[What is asked]:
Lines before the one containing "Segment regions of" are left out; copy that line and every later line through the end of the data exactly.

Data records

====

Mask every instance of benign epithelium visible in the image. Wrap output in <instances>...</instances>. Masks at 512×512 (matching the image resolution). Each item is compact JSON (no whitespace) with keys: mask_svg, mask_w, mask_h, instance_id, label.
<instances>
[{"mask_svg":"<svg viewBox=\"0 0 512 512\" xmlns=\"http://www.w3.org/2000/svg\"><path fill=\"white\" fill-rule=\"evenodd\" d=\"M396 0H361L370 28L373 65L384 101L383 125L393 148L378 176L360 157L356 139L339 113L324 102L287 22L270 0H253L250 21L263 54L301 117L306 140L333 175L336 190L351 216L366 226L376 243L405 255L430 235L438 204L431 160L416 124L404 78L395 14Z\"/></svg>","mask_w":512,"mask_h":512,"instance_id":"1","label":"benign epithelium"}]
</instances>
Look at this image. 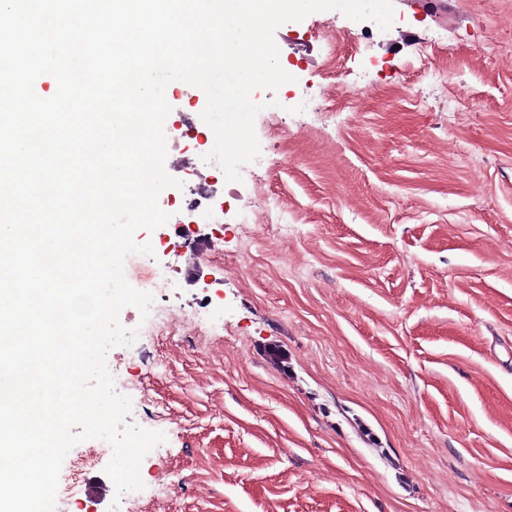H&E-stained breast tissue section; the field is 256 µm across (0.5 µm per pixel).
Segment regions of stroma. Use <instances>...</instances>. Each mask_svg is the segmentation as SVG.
Wrapping results in <instances>:
<instances>
[{"instance_id":"obj_1","label":"stroma","mask_w":512,"mask_h":512,"mask_svg":"<svg viewBox=\"0 0 512 512\" xmlns=\"http://www.w3.org/2000/svg\"><path fill=\"white\" fill-rule=\"evenodd\" d=\"M394 7L386 31L277 28L293 80L252 93L281 104L254 122L259 179L202 162L205 93L165 90L168 154L197 162L171 175L224 221L185 236L169 187L135 234L177 273L168 310L214 308L120 363L169 411L144 512H512V0ZM244 197L268 215L244 222ZM161 464L185 480L157 504Z\"/></svg>"}]
</instances>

====

[Final answer]:
Segment regions of stroma. Use <instances>...</instances>. Each mask_svg is the segmentation as SVG.
Wrapping results in <instances>:
<instances>
[{"instance_id":"obj_1","label":"stroma","mask_w":512,"mask_h":512,"mask_svg":"<svg viewBox=\"0 0 512 512\" xmlns=\"http://www.w3.org/2000/svg\"><path fill=\"white\" fill-rule=\"evenodd\" d=\"M394 7L386 31L277 28L293 80L252 93L281 104L254 122L259 179L202 162L205 93L165 90L168 154L197 162L171 175L224 221L185 236L169 187L135 234L177 273L168 310L214 308L120 363L169 411L144 512H512V0ZM244 197L268 215L244 222ZM161 464L185 480L157 504Z\"/></svg>"}]
</instances>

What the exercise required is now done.